__Task__
Once you have checked the records that follow, state how many of their lines hold "pencil", giving the number only.

Colored object listings
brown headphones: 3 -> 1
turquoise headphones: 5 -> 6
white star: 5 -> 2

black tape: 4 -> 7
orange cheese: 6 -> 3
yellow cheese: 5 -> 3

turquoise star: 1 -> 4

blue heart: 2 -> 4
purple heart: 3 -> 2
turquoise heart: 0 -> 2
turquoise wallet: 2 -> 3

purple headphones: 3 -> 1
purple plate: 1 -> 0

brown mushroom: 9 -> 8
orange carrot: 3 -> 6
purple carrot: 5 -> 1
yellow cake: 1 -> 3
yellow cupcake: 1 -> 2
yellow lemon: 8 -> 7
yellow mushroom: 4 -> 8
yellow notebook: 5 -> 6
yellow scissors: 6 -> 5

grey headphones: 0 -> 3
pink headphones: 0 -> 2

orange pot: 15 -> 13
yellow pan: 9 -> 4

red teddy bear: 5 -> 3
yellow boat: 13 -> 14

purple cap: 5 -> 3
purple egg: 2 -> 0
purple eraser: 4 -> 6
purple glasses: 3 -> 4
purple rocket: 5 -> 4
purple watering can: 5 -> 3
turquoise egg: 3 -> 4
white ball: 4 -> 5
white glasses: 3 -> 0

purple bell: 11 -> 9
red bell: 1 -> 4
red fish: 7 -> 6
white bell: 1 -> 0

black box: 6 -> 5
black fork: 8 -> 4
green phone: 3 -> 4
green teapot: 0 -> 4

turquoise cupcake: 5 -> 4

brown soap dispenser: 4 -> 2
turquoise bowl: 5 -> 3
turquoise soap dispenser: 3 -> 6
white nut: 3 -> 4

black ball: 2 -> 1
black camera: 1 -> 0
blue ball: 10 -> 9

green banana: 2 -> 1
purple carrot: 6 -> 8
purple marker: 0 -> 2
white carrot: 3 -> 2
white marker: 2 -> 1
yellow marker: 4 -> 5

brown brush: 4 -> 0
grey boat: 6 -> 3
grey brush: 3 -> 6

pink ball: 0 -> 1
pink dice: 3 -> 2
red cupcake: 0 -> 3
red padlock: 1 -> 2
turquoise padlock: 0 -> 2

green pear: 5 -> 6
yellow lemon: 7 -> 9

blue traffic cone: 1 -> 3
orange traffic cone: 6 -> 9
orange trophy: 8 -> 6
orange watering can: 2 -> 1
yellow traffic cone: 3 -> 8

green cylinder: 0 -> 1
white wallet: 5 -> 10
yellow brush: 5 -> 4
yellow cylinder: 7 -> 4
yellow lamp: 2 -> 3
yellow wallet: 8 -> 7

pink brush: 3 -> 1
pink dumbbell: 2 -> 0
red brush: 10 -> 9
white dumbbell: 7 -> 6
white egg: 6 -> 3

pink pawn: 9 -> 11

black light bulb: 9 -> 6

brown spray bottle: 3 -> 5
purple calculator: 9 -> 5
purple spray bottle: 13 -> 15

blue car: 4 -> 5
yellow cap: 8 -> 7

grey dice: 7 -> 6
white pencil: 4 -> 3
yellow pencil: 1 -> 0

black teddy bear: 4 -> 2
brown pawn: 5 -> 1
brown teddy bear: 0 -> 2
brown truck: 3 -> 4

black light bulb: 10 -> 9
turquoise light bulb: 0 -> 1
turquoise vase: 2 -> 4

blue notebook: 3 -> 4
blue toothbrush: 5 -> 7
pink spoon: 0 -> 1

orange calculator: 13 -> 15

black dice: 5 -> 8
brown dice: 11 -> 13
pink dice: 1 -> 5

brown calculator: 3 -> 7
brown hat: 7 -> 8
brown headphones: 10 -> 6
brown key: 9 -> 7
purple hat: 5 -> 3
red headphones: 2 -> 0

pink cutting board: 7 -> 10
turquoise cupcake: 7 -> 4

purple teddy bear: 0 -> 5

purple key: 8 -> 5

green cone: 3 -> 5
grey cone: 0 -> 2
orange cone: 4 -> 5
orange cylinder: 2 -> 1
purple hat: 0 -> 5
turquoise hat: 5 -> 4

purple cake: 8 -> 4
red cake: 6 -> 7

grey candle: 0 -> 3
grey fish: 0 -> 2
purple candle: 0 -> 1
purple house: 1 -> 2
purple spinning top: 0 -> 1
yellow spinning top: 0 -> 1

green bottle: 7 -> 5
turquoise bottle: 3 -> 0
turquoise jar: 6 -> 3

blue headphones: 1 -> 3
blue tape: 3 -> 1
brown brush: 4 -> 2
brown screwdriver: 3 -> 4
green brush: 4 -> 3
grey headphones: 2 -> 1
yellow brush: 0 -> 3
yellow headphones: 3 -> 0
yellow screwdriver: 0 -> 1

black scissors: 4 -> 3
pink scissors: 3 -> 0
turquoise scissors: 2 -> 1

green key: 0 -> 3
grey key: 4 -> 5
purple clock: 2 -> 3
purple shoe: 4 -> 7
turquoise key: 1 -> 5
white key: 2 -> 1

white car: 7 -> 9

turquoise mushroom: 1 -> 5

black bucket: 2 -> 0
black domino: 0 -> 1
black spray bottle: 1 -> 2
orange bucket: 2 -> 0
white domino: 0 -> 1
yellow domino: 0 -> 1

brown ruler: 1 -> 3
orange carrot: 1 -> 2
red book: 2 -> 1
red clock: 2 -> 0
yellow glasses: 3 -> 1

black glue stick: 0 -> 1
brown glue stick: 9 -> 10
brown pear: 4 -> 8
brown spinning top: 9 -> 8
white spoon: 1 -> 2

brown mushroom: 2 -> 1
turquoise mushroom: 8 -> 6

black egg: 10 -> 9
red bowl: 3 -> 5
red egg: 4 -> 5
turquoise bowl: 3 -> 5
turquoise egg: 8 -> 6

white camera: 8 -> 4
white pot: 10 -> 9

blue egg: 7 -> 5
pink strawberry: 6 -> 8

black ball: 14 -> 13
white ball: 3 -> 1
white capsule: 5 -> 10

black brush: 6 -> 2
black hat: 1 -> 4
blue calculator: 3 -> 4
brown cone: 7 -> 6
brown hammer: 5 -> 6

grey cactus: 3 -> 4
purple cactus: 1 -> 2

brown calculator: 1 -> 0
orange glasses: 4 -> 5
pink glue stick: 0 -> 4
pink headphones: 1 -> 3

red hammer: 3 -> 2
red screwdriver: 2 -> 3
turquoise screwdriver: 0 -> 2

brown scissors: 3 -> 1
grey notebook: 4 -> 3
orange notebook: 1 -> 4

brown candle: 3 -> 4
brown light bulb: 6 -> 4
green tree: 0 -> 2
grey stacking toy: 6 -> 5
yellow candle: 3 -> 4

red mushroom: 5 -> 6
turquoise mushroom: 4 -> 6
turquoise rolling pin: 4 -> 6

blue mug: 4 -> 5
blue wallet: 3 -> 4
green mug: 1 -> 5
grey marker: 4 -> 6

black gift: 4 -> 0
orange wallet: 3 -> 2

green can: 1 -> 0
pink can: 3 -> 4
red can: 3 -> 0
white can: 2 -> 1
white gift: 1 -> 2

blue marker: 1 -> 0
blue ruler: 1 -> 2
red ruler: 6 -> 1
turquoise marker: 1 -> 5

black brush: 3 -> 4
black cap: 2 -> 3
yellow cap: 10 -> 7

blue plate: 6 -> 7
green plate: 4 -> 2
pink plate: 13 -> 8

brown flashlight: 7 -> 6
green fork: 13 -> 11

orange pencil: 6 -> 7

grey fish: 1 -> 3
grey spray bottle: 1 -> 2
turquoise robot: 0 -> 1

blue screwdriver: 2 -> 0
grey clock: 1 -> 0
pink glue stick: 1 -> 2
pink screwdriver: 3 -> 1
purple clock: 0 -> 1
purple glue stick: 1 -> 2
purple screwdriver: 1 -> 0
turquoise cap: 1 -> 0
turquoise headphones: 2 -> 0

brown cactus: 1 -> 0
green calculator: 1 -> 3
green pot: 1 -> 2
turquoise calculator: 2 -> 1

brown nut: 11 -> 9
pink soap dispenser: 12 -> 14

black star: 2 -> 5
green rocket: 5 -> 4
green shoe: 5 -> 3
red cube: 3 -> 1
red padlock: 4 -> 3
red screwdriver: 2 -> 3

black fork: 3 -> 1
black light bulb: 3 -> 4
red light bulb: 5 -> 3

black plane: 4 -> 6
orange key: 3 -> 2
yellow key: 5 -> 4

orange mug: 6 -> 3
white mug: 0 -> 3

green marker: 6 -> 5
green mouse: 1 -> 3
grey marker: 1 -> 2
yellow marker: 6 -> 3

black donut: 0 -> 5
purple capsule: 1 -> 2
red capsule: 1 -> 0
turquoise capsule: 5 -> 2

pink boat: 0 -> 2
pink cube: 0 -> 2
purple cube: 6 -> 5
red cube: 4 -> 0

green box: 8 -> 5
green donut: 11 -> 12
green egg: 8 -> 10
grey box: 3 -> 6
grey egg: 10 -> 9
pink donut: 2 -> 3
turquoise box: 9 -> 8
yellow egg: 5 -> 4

__Answer box__
3